To do:
The answer must be an exact copy of the entries below, with no images in it.

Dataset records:
----
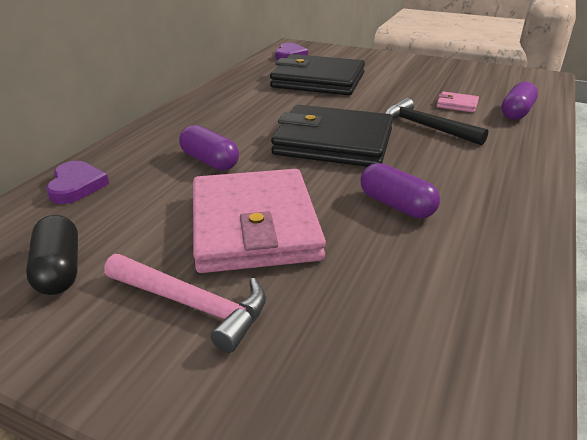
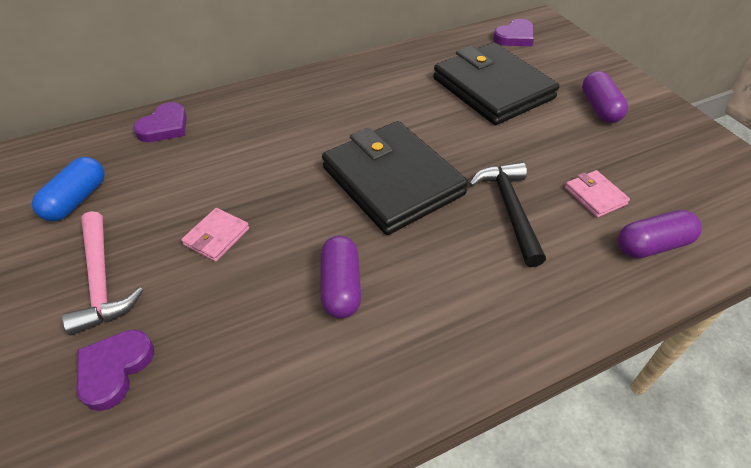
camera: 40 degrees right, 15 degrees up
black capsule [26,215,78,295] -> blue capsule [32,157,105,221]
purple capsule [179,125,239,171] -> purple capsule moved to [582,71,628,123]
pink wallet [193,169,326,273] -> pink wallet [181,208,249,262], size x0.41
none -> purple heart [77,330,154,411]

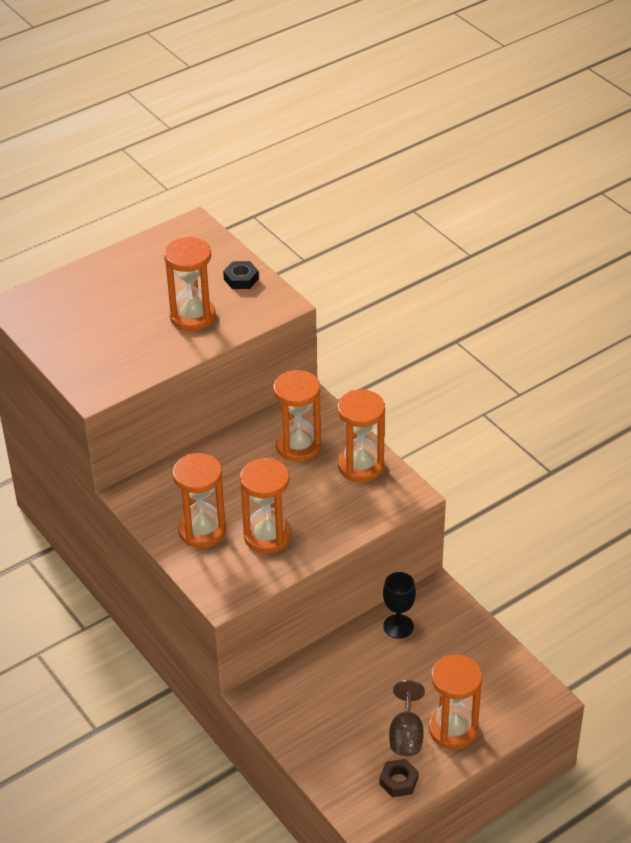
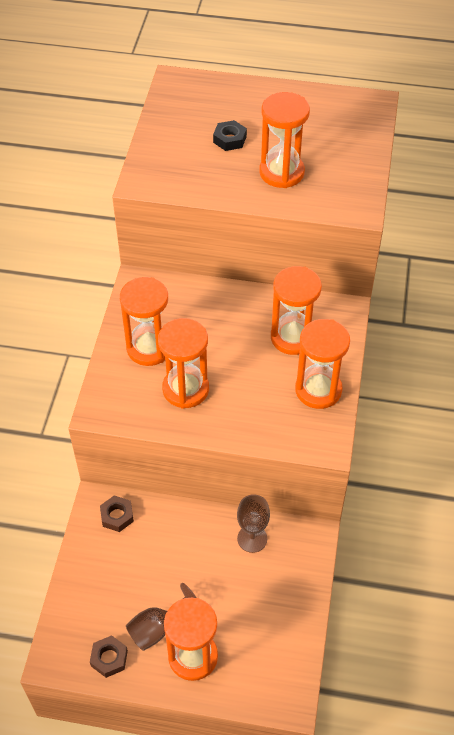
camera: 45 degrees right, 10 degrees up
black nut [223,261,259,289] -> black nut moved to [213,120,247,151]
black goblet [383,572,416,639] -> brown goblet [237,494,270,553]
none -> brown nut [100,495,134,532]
----
Response to the exercise:
camera: 40 degrees right, 15 degrees up
black capsule [26,215,78,295] -> blue capsule [32,157,105,221]
purple capsule [179,125,239,171] -> purple capsule moved to [582,71,628,123]
pink wallet [193,169,326,273] -> pink wallet [181,208,249,262], size x0.41
none -> purple heart [77,330,154,411]

camera: 45 degrees right, 10 degrees up
black nut [223,261,259,289] -> black nut moved to [213,120,247,151]
black goblet [383,572,416,639] -> brown goblet [237,494,270,553]
none -> brown nut [100,495,134,532]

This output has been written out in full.